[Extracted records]
+---+
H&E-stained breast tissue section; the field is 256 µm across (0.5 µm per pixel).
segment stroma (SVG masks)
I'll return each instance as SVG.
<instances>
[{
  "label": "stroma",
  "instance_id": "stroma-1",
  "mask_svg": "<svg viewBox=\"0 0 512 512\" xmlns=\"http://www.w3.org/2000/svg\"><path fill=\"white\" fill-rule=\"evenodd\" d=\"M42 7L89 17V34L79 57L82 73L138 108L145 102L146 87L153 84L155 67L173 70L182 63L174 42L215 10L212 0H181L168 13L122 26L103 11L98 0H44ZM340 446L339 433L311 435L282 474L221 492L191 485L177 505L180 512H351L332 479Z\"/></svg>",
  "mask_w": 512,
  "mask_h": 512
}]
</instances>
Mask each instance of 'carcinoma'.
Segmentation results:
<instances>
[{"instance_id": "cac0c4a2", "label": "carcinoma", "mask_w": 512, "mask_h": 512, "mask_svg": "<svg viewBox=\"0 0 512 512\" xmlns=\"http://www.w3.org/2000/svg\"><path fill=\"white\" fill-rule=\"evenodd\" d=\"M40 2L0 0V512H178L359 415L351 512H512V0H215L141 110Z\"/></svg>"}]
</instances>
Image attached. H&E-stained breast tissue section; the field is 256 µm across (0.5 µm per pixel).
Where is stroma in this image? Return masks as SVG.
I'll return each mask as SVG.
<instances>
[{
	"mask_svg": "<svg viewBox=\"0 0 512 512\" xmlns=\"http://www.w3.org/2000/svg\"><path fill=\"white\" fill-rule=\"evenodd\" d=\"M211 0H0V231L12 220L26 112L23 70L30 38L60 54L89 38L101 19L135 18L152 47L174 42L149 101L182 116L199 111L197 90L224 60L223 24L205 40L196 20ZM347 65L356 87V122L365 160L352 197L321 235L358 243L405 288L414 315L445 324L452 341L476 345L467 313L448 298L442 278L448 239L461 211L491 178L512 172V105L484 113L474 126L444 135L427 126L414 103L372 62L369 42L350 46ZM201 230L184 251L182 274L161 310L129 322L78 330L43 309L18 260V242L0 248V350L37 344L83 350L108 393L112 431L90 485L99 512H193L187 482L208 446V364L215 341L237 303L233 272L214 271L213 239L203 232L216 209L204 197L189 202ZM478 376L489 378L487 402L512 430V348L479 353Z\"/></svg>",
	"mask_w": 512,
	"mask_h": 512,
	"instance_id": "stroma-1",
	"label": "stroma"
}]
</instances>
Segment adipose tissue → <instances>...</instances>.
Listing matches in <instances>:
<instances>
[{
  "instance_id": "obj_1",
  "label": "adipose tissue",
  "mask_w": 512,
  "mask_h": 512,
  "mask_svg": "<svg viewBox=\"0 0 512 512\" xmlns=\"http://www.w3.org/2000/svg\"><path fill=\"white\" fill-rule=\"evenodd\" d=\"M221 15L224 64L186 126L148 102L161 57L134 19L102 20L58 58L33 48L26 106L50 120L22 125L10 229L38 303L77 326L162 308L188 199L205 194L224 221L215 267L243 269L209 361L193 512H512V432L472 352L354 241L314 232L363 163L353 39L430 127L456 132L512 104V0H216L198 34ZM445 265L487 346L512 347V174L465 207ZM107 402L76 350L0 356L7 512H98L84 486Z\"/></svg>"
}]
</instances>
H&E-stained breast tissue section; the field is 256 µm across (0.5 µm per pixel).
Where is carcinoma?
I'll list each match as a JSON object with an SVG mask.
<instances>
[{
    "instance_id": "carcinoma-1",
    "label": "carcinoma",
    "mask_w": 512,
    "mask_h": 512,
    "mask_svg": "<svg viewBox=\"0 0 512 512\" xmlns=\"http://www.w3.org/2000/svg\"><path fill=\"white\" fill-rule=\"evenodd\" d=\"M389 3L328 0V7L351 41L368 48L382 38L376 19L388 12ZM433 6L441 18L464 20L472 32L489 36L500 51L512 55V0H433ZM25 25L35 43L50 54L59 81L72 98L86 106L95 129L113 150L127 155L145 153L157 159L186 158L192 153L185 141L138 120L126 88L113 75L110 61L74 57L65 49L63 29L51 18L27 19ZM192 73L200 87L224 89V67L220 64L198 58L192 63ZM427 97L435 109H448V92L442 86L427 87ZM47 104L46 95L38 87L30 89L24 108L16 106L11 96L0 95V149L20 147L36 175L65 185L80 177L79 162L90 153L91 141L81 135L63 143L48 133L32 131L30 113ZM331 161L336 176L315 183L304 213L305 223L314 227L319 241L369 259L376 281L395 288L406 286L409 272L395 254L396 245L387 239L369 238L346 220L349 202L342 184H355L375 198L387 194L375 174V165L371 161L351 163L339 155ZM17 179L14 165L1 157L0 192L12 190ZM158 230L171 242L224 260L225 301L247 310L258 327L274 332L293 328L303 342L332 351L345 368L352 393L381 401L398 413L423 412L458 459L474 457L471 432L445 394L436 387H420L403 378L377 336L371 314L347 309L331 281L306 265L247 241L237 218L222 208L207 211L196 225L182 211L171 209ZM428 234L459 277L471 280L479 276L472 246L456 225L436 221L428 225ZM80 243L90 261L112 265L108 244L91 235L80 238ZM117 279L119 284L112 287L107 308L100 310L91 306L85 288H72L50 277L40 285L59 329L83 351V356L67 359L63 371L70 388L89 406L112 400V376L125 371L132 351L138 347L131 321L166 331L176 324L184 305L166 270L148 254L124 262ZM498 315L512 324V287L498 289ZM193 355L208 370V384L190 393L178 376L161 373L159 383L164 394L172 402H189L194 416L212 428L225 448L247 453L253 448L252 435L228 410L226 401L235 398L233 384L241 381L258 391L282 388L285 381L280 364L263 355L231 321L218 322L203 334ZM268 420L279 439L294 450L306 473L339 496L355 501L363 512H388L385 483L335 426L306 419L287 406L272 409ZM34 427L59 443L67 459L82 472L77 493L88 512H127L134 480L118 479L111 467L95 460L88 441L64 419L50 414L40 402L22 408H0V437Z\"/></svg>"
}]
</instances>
+---+
> **REQUEST**
Above are some records. Report the number of their lines that include "Where", and add nothing else.

> **SOLUTION TO THE EXERCISE**
2